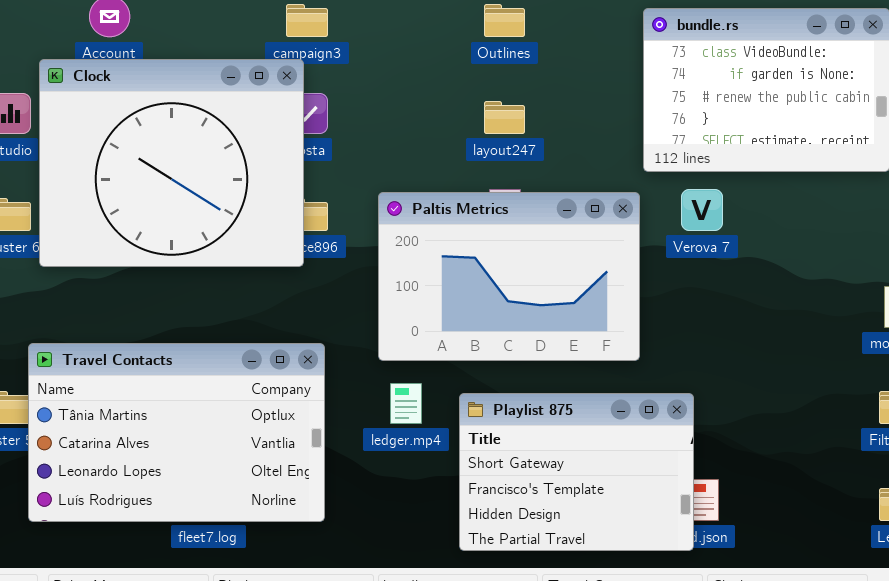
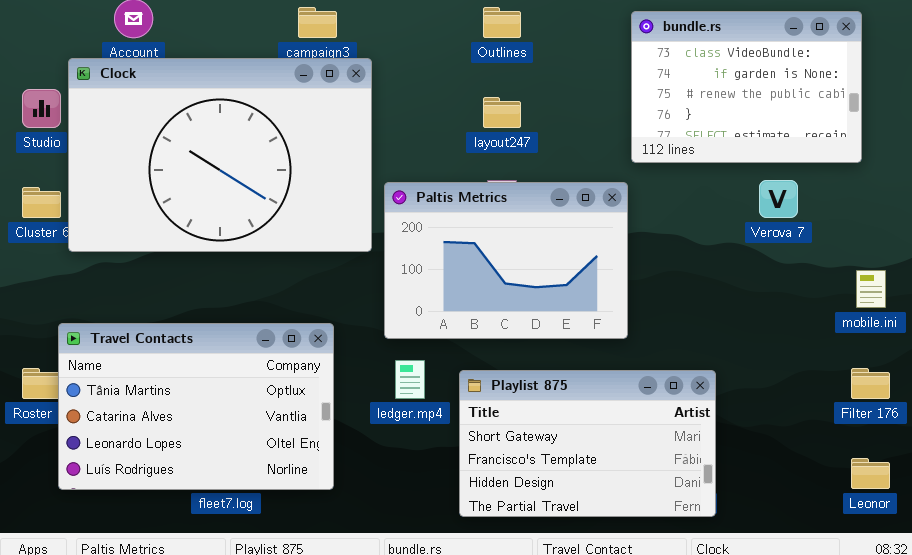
Clock: [39,59,304,267] -> [68,58,372,252], resized
Verova 7: [681,189,723,231] -> [759,180,798,218], moved
Playlist 875: [459,393,694,551] -> [459,370,716,517], resized

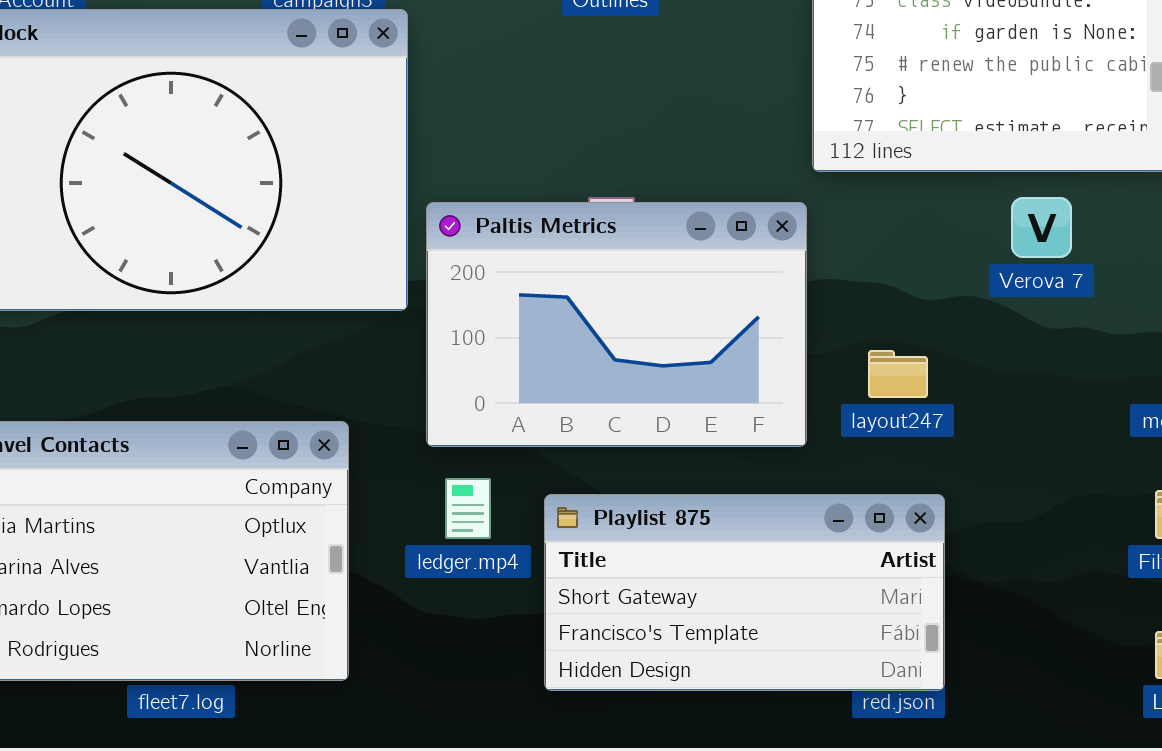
layout247: [483,97,521,128] -> [868,350,928,398], moved
Playlist 875: [459,370,716,517] -> [544,494,945,691], resized

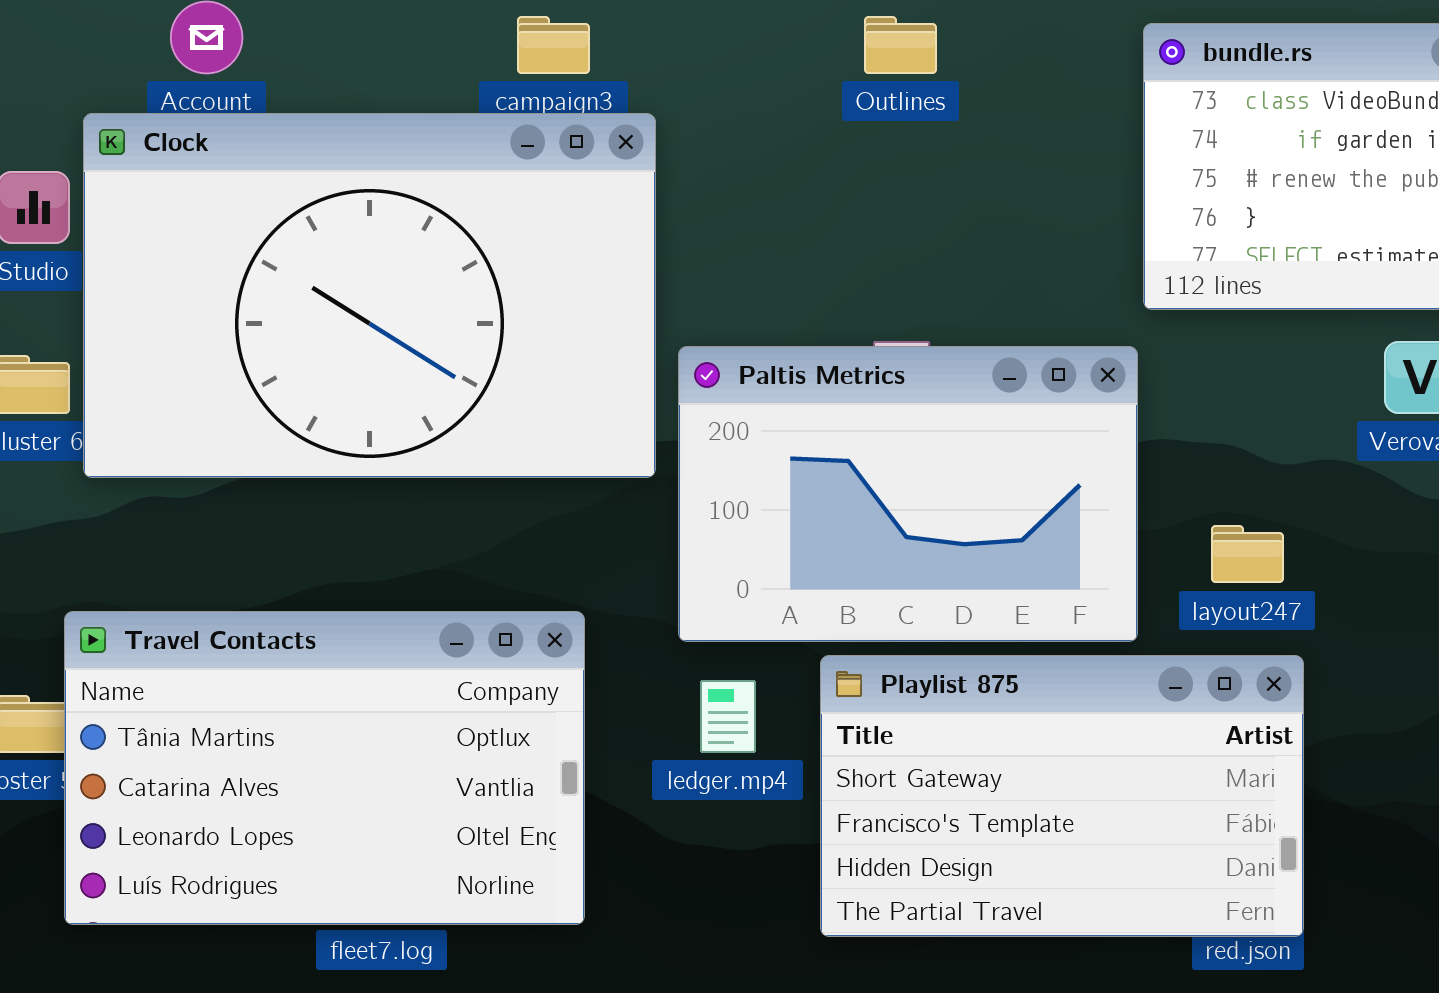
Playlist 875: [544,494,945,691] -> [820,655,1304,937], resized

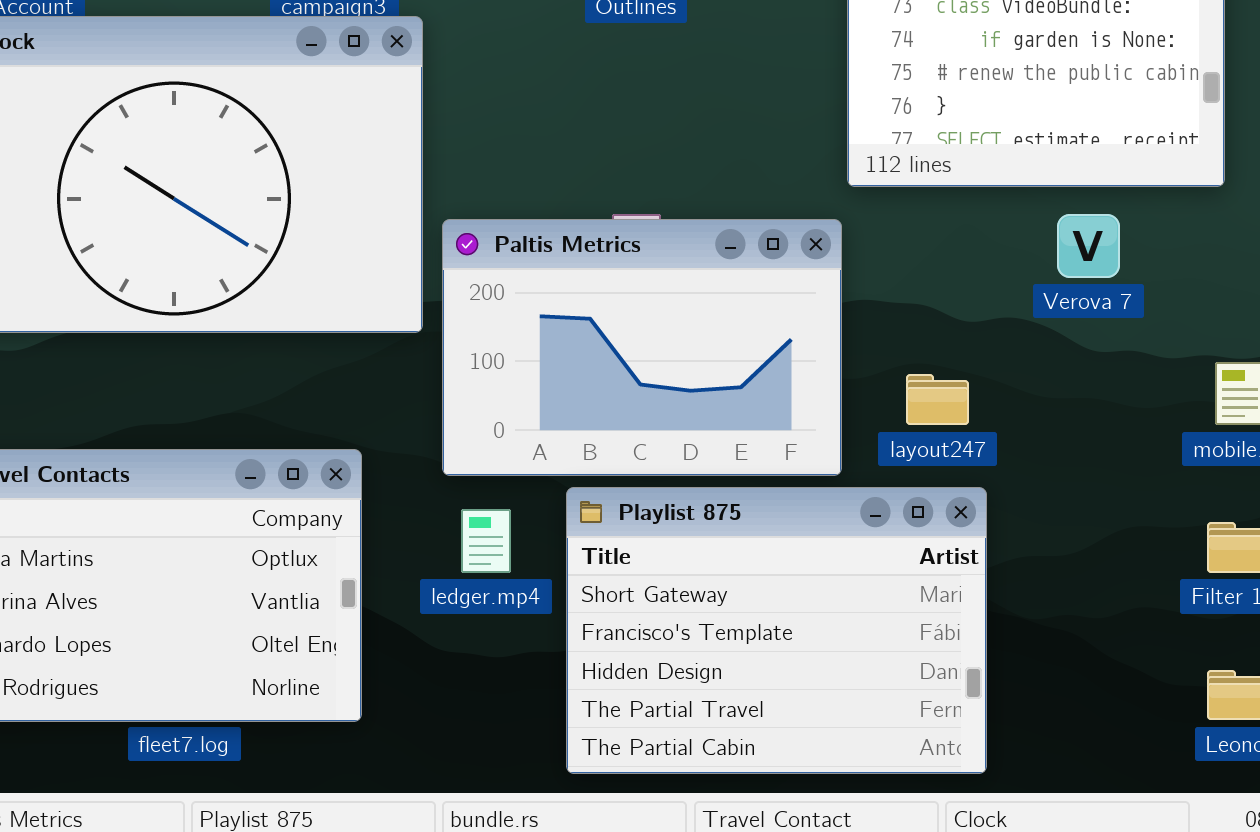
Playlist 875: [820,655,1304,937] -> [566,487,987,774], resized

────────────────────

When the entries above show the word "Playlist" in a line, copy that line out.

Task result:
Playlist 875: [459,393,694,551] -> [459,370,716,517], resized
Playlist 875: [459,370,716,517] -> [544,494,945,691], resized
Playlist 875: [544,494,945,691] -> [820,655,1304,937], resized
Playlist 875: [820,655,1304,937] -> [566,487,987,774], resized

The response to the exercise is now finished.